PROVIDED INFORMATION START

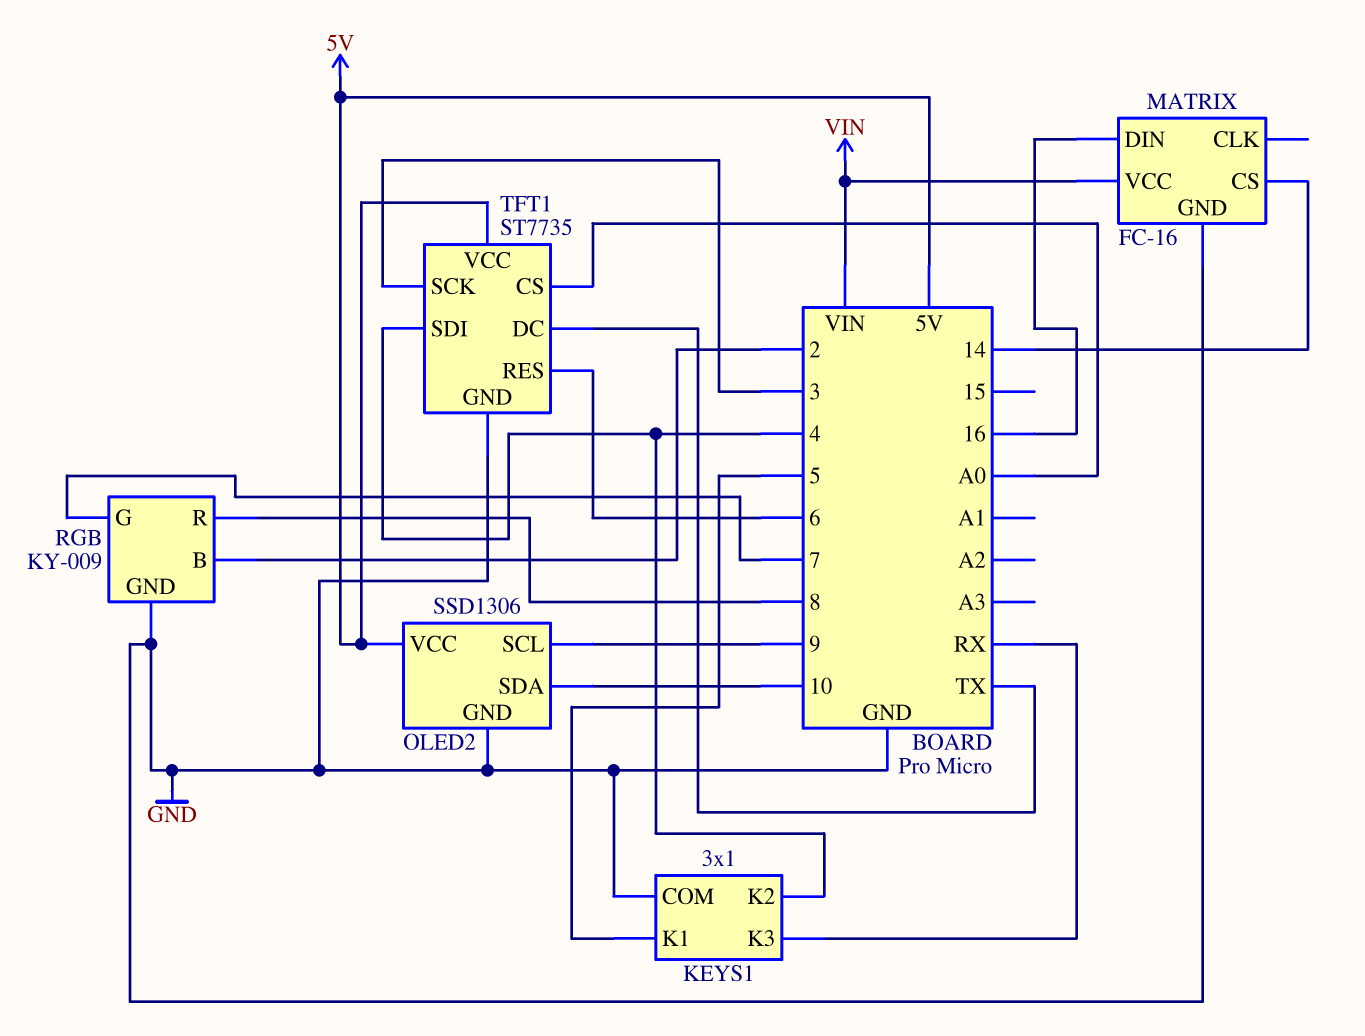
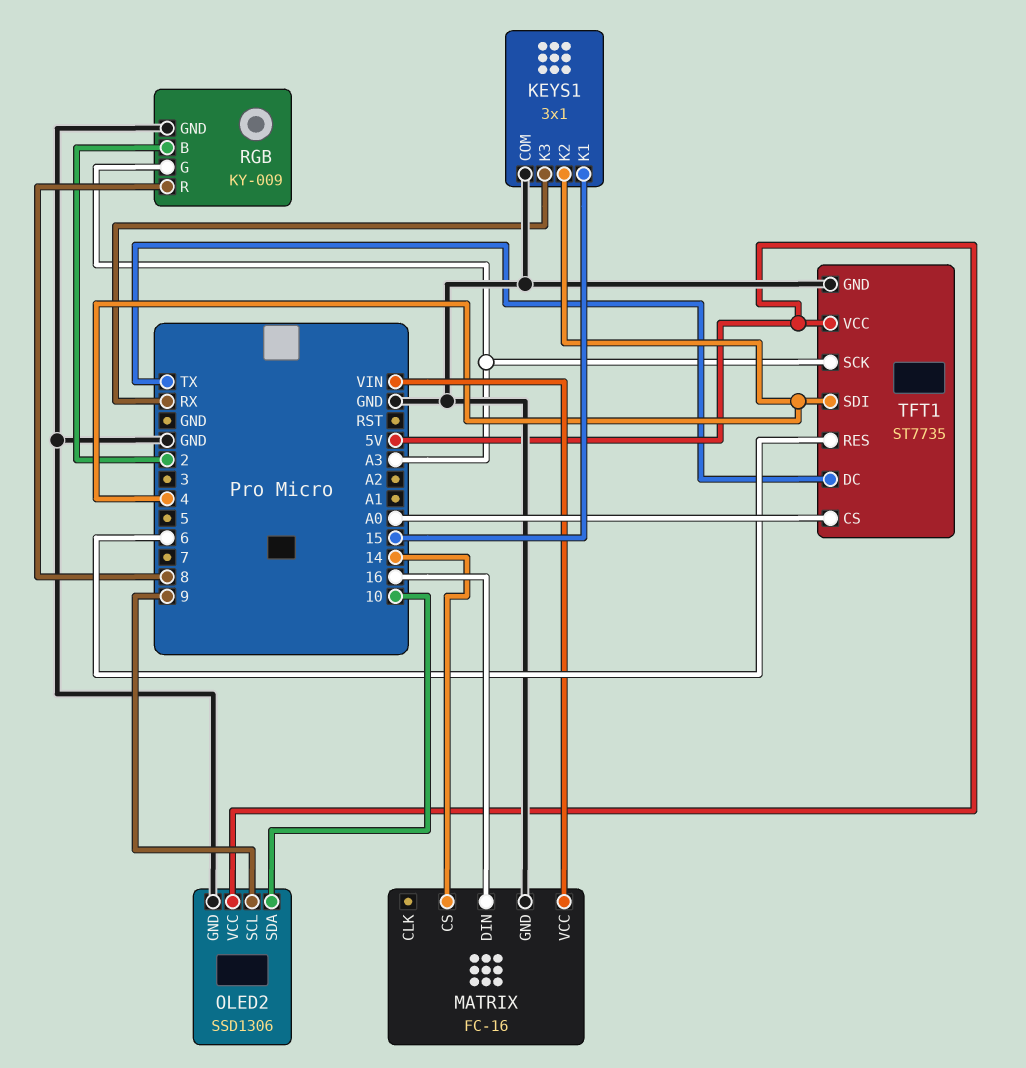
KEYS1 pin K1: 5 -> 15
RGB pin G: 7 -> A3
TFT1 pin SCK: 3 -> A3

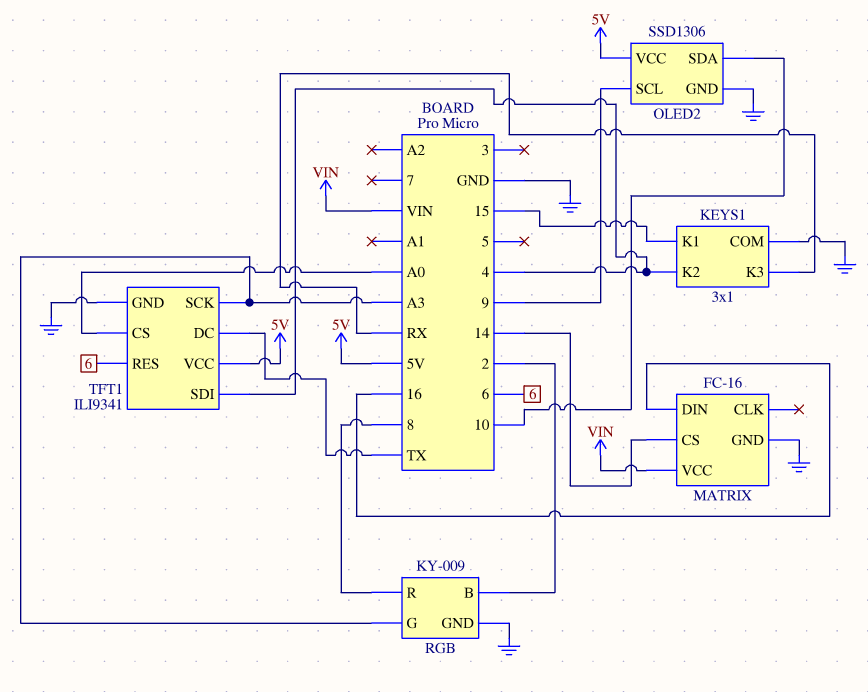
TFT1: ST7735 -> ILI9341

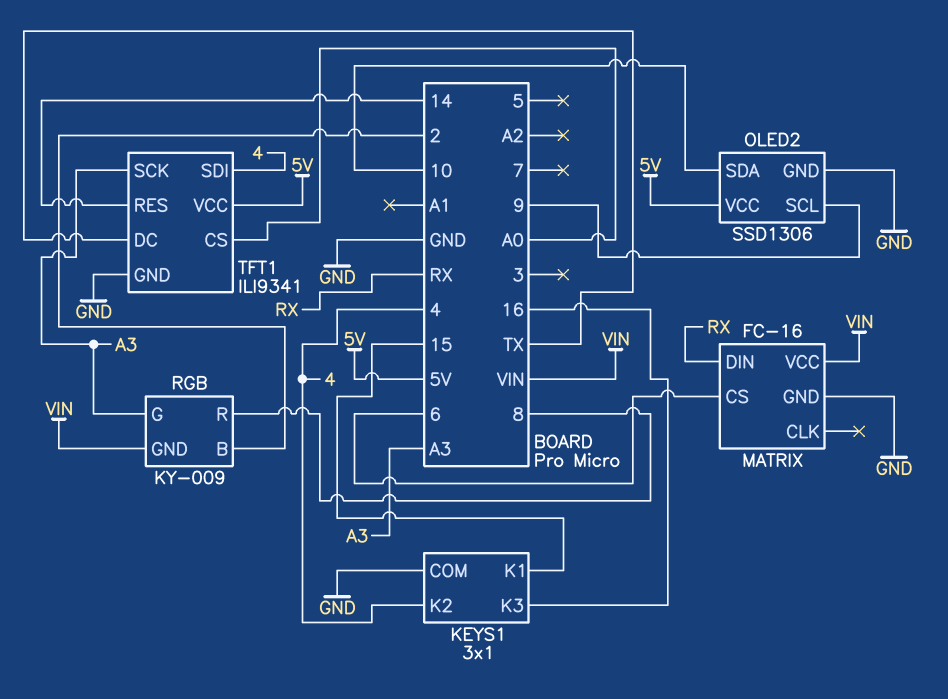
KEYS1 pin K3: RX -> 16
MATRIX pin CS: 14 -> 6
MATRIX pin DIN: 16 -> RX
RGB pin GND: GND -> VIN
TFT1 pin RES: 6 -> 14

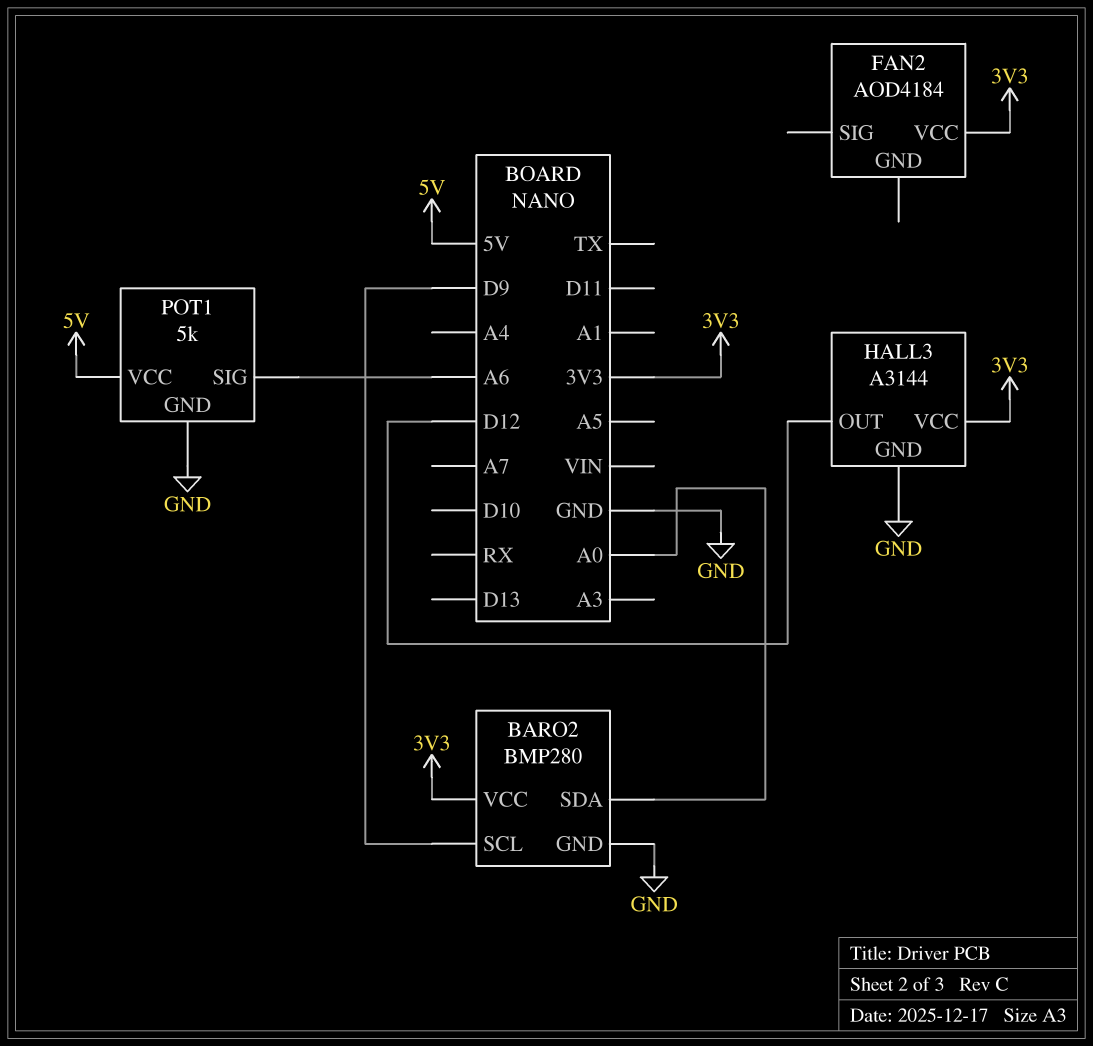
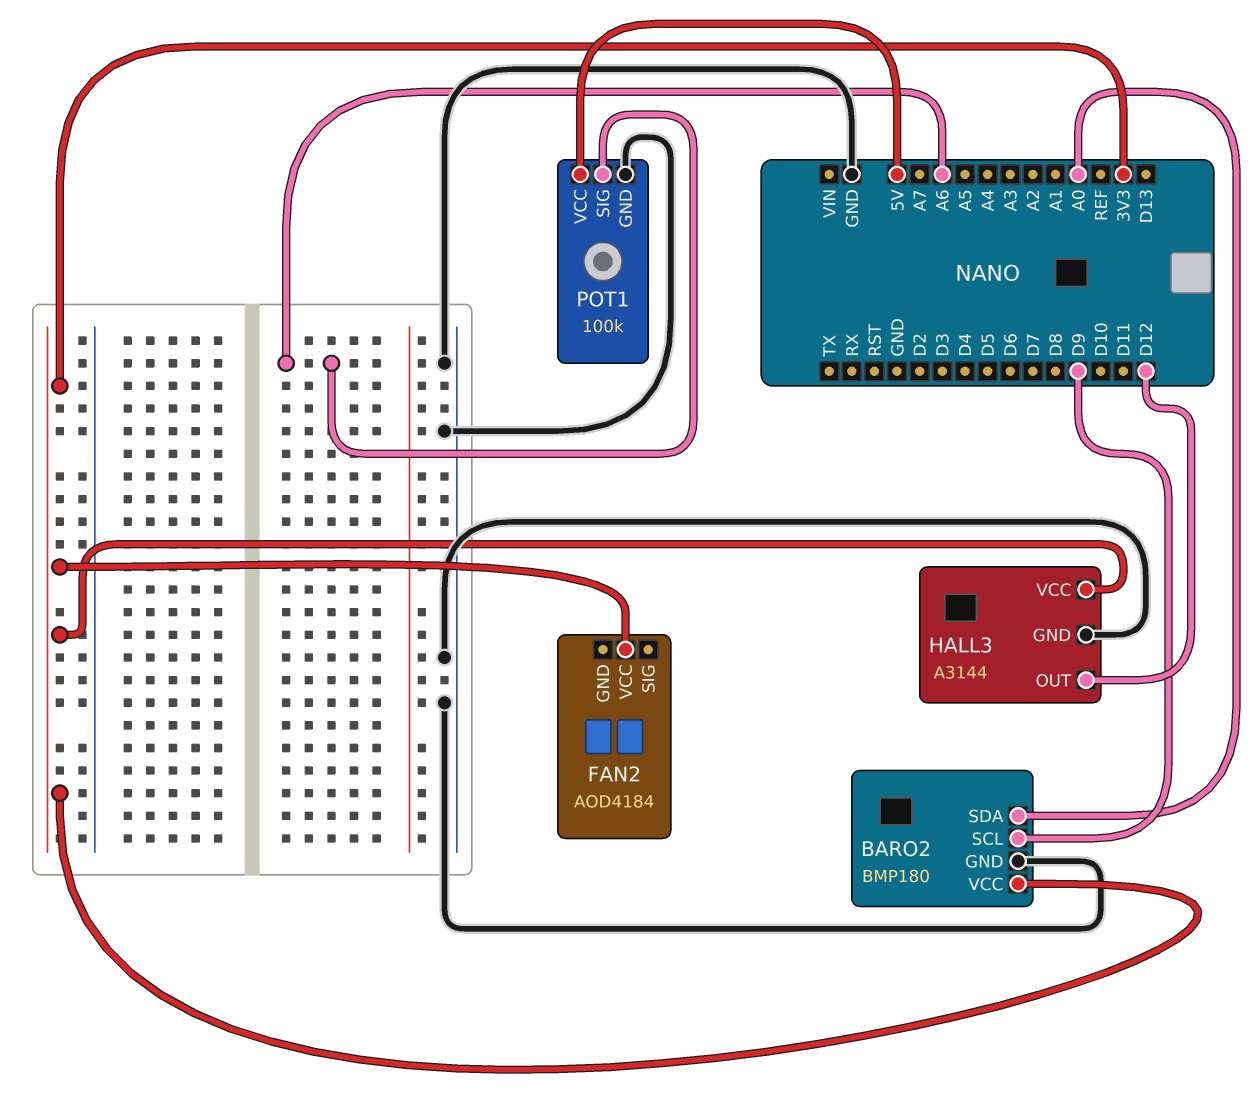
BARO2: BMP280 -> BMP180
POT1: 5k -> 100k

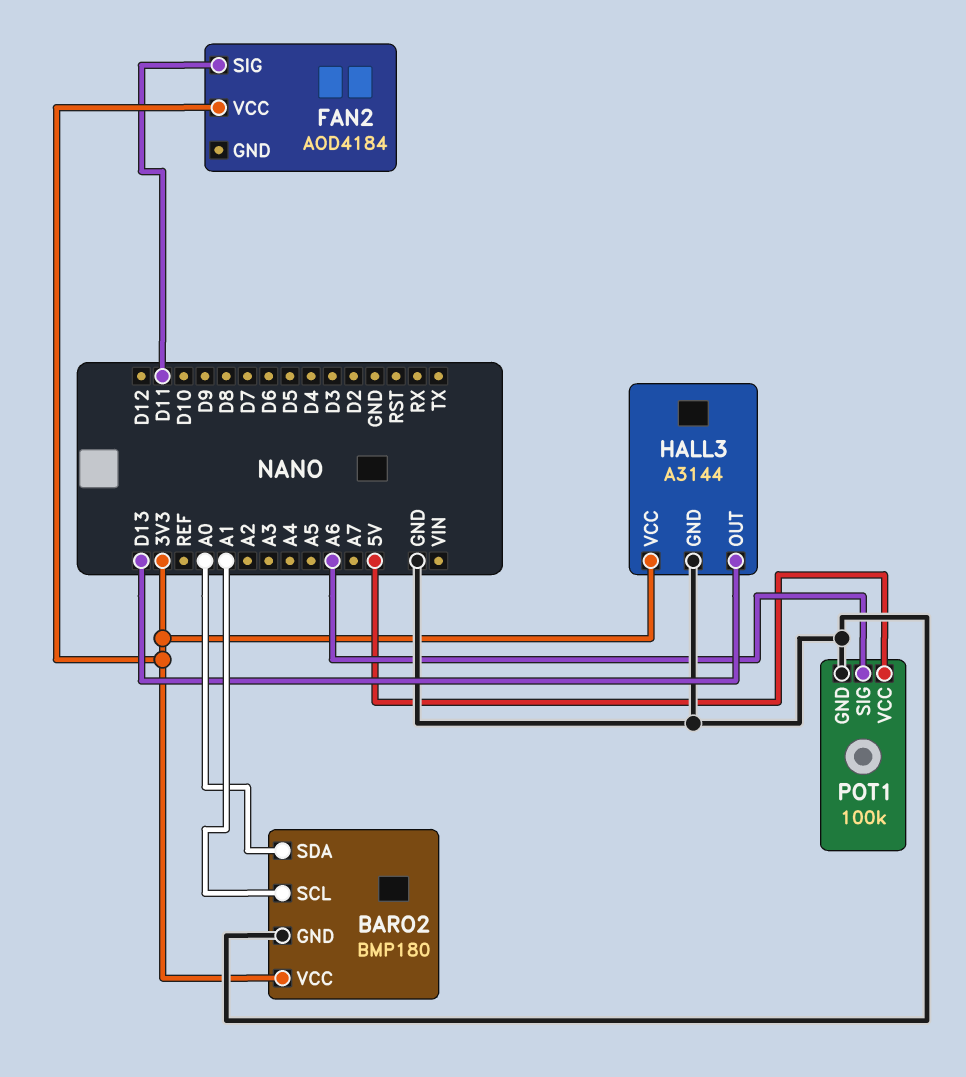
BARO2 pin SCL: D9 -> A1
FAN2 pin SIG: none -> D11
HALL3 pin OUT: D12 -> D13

PROVIDED INFORMATION END

• _TASK DETAILS_
Identify and extract each line of the listing that contains "MATRIX".

• _ANSWER FOR THIS EXERCISE_
MATRIX pin CS: 14 -> 6
MATRIX pin DIN: 16 -> RX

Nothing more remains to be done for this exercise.